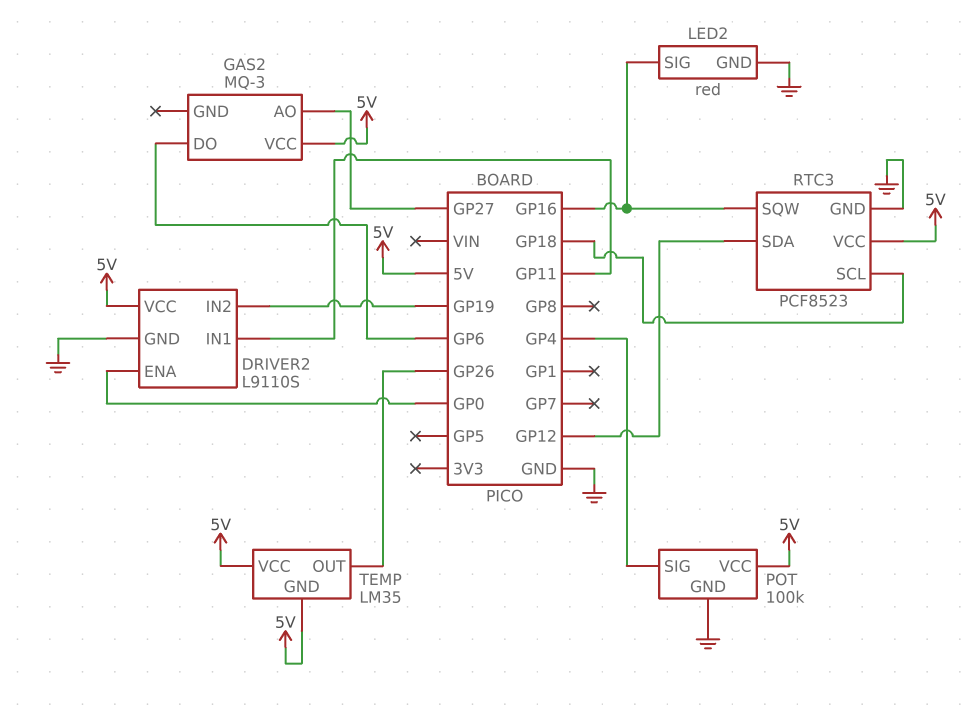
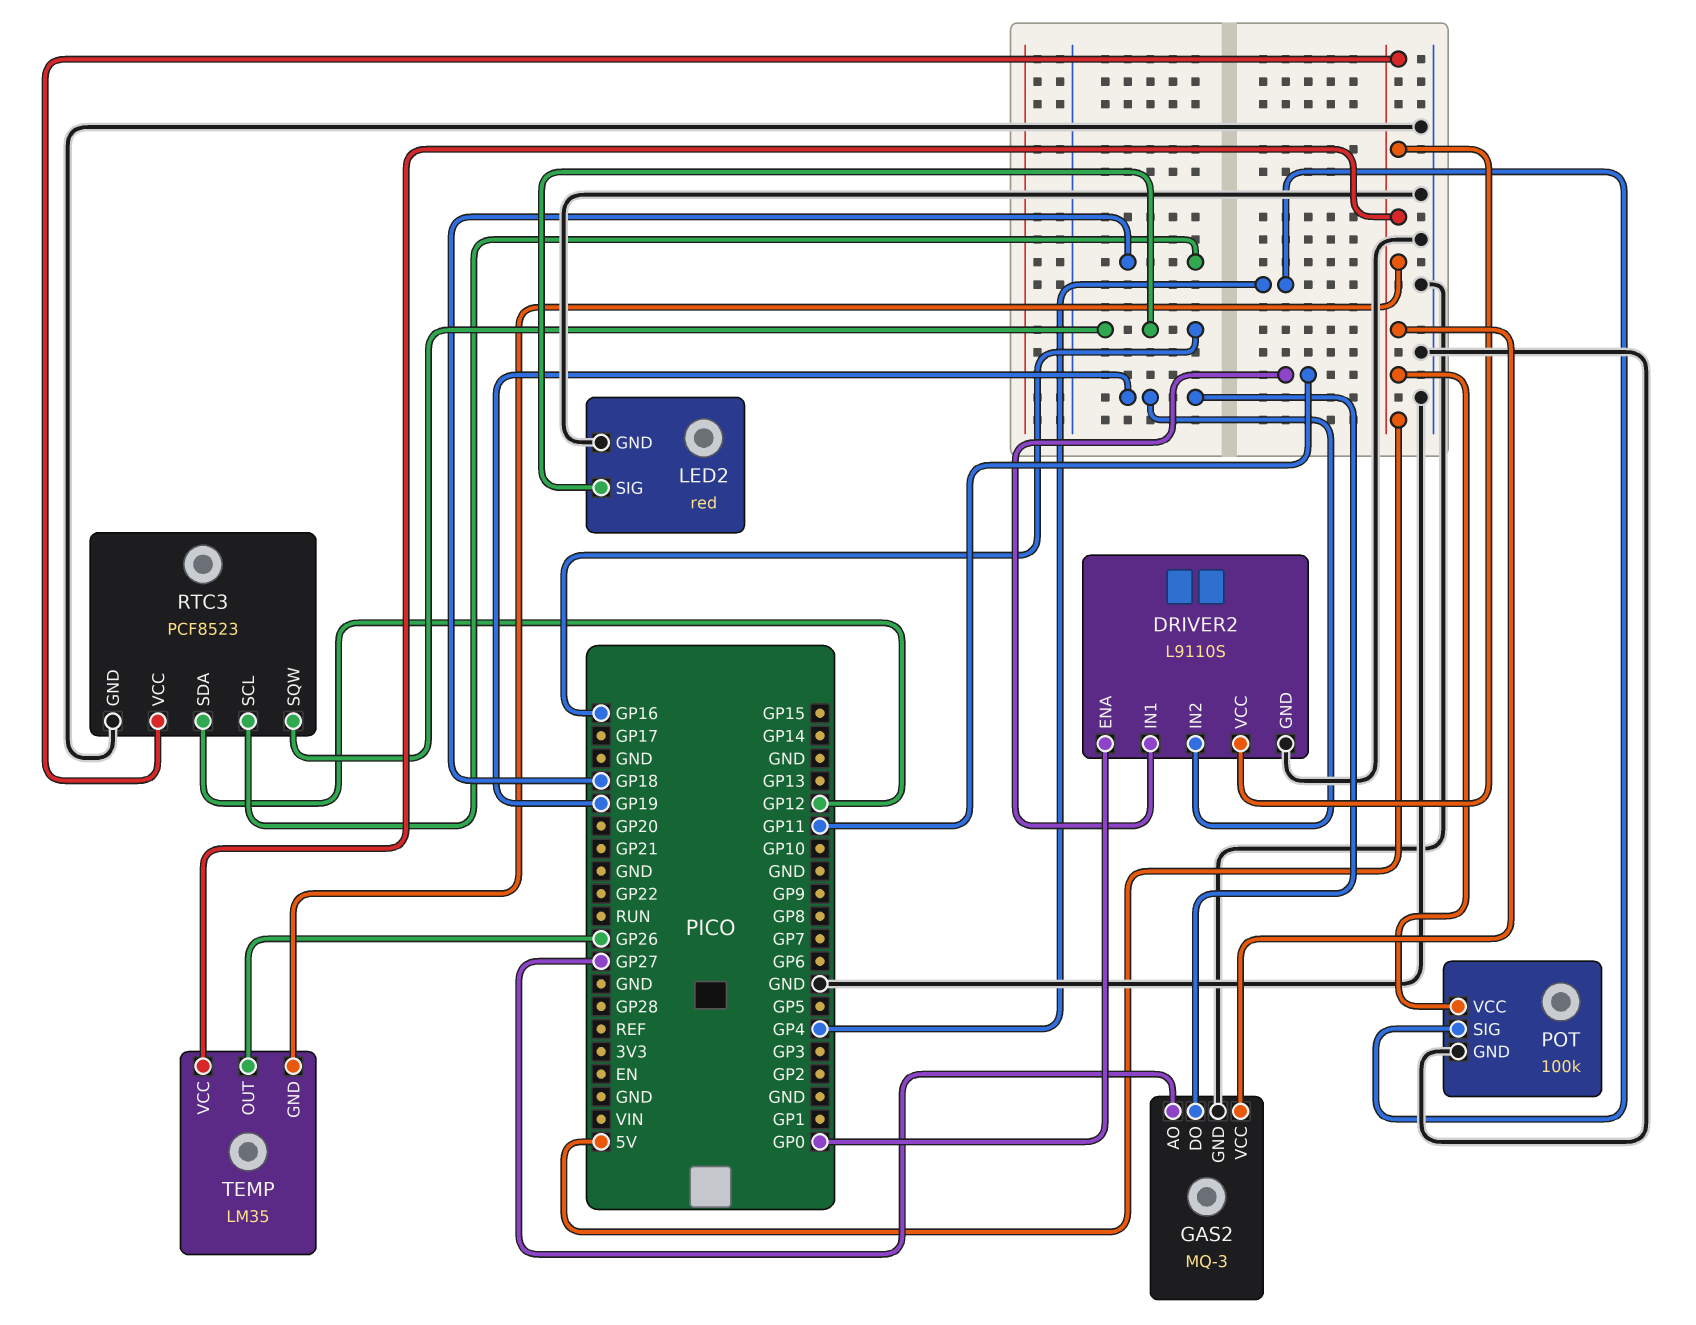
GAS2 pin DO: GP6 -> GP19
GAS2 pin GND: none -> GND

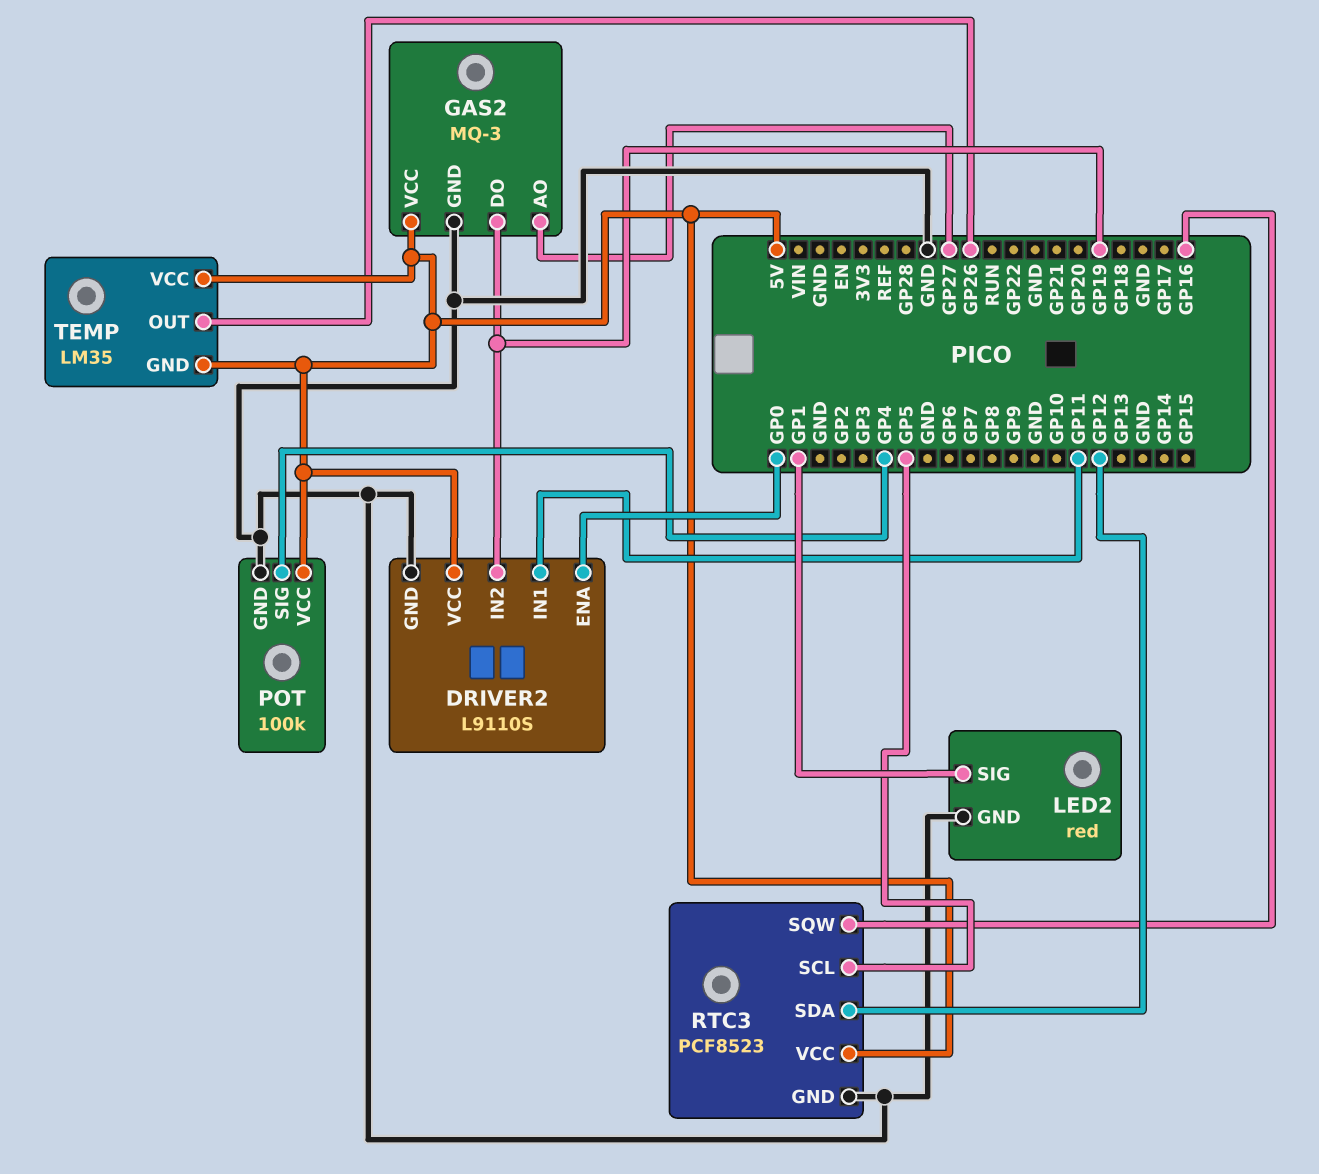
LED2 pin SIG: GP16 -> GP1
RTC3 pin SCL: GP18 -> GP5

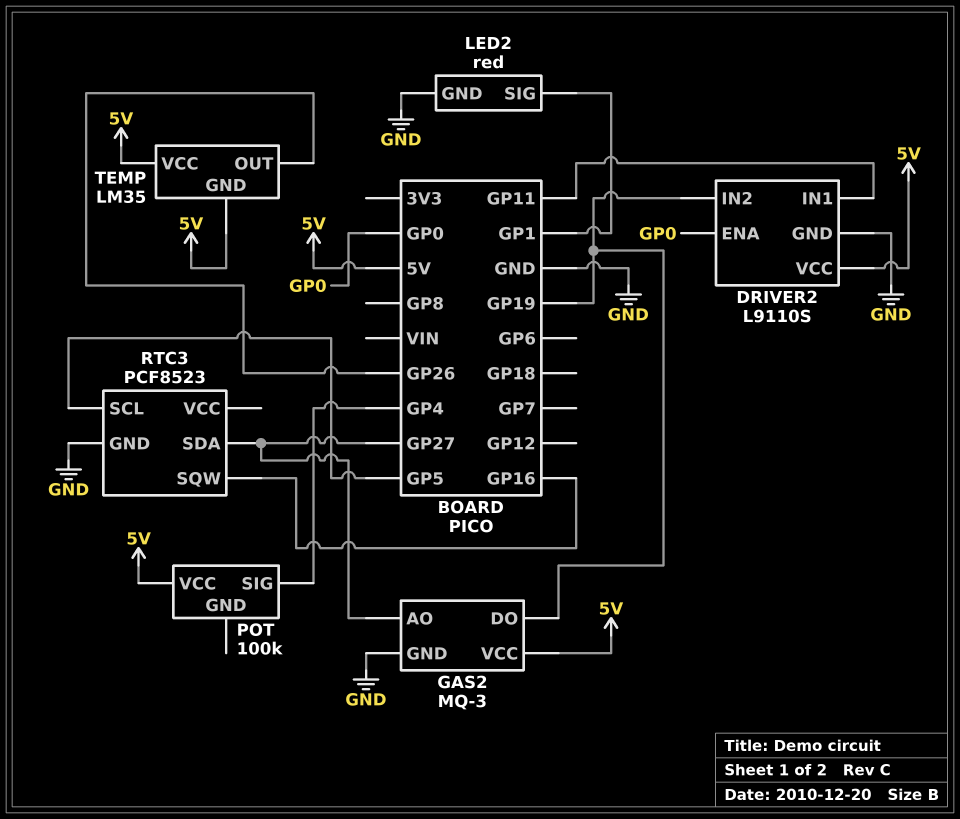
POT pin GND: GND -> none
RTC3 pin SDA: GP12 -> GP27
RTC3 pin VCC: 5V -> none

• _WHAT YOU NEED TO DO_
With the images removed, reproduce all the material above word for word.

• _TASK ANSWER_
GAS2 pin DO: GP6 -> GP19
GAS2 pin GND: none -> GND

LED2 pin SIG: GP16 -> GP1
RTC3 pin SCL: GP18 -> GP5

POT pin GND: GND -> none
RTC3 pin SDA: GP12 -> GP27
RTC3 pin VCC: 5V -> none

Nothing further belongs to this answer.